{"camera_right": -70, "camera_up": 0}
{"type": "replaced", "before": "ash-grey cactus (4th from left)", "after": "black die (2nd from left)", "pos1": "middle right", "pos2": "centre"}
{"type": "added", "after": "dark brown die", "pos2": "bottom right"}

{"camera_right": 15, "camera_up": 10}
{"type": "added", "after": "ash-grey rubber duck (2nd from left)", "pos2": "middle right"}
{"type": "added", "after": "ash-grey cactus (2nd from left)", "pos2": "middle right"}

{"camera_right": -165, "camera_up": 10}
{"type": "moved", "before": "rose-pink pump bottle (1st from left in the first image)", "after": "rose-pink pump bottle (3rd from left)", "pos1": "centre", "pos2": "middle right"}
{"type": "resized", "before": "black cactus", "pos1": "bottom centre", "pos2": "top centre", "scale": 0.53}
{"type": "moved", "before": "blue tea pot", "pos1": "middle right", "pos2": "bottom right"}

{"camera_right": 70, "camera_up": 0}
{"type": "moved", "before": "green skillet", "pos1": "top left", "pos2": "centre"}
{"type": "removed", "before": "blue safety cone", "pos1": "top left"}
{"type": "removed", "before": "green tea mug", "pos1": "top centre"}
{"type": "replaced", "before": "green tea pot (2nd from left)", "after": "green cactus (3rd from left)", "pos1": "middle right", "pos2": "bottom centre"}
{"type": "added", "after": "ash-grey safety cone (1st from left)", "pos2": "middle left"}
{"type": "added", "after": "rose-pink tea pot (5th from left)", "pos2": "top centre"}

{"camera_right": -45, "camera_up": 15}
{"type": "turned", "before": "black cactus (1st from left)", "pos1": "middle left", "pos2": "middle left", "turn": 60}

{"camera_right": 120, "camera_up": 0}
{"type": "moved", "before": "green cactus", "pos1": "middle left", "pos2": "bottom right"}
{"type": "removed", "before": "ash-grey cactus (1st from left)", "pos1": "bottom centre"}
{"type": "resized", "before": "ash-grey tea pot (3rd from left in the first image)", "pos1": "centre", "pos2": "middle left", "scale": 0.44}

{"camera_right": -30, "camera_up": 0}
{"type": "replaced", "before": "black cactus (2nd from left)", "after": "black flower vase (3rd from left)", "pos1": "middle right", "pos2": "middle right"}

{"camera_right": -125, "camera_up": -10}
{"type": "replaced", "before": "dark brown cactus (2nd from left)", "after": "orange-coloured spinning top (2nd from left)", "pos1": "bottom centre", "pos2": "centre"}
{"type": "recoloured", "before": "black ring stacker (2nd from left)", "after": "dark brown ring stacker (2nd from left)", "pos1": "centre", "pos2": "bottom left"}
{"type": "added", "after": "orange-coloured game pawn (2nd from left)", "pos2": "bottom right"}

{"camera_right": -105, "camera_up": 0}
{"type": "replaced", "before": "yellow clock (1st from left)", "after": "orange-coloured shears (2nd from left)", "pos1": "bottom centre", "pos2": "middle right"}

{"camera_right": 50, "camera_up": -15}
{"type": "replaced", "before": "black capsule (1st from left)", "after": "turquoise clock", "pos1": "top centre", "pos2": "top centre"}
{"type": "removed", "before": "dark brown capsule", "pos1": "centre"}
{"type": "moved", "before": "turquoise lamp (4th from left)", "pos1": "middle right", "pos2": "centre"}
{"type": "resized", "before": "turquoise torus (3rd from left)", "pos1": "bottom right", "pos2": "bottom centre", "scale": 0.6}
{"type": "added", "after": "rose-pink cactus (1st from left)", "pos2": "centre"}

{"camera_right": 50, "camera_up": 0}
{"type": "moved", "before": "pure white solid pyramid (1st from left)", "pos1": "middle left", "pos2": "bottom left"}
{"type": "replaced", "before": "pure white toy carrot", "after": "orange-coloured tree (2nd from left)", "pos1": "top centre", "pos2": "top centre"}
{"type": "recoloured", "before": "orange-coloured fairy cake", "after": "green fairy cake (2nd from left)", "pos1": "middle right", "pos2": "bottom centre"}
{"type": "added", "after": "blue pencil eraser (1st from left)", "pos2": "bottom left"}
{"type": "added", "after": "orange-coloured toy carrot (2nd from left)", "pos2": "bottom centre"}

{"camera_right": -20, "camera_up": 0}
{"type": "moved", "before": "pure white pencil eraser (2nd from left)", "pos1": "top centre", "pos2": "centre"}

| HOW TO COMPLETE THIS TASK |
All that is needed is the exact run of lines above from the line containing "fairy cake (2nd" through the line containing "pencil eraser (1st", both of them included.

| COMPLETED EXERCISE |
{"type": "recoloured", "before": "orange-coloured fairy cake", "after": "green fairy cake (2nd from left)", "pos1": "middle right", "pos2": "bottom centre"}
{"type": "added", "after": "blue pencil eraser (1st from left)", "pos2": "bottom left"}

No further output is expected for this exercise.